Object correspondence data
####################
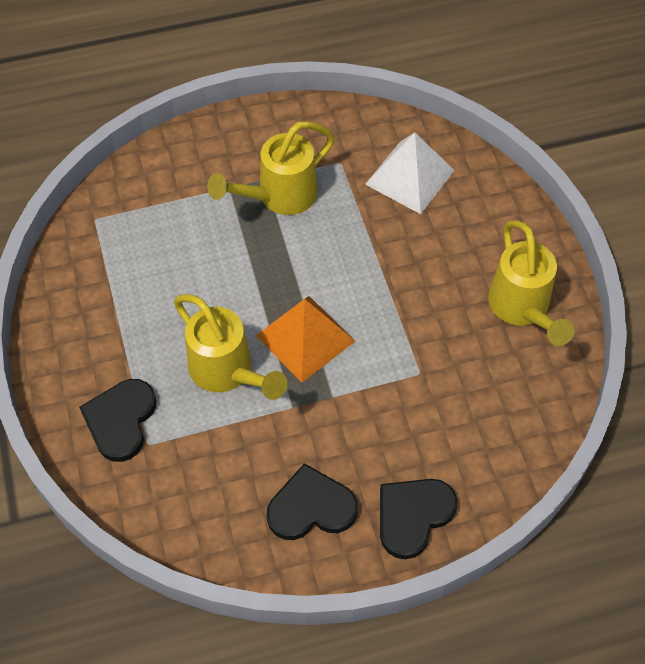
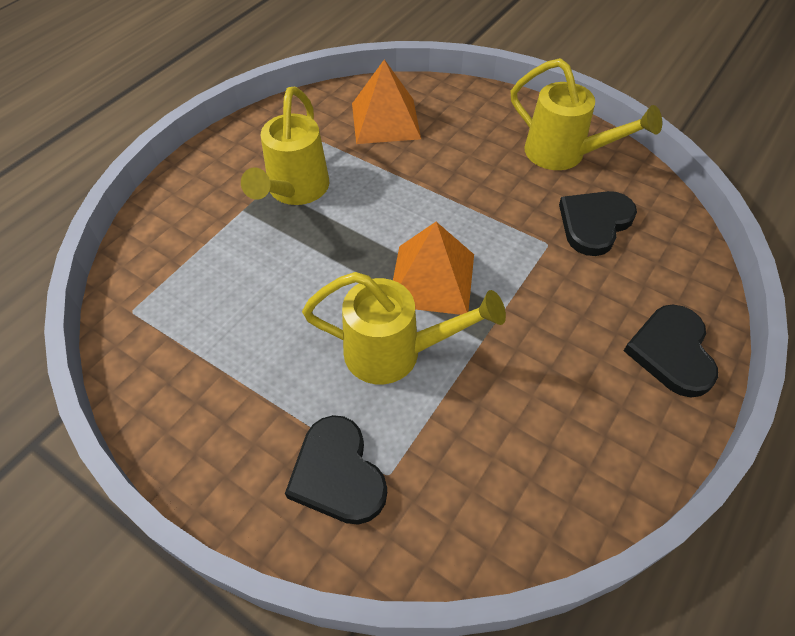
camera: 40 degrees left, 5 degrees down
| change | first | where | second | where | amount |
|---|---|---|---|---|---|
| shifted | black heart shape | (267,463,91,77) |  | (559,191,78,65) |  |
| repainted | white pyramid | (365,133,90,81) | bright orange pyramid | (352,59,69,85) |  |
####################
Write the data above out again exactly, every line of it, and exclude the pictures.

SOLUTION FOR THIS PROBLEM:
camera: 40 degrees left, 5 degrees down
| change | first | where | second | where | amount |
|---|---|---|---|---|---|
| shifted | black heart shape | (267,463,91,77) |  | (559,191,78,65) |  |
| repainted | white pyramid | (365,133,90,81) | bright orange pyramid | (352,59,69,85) |  |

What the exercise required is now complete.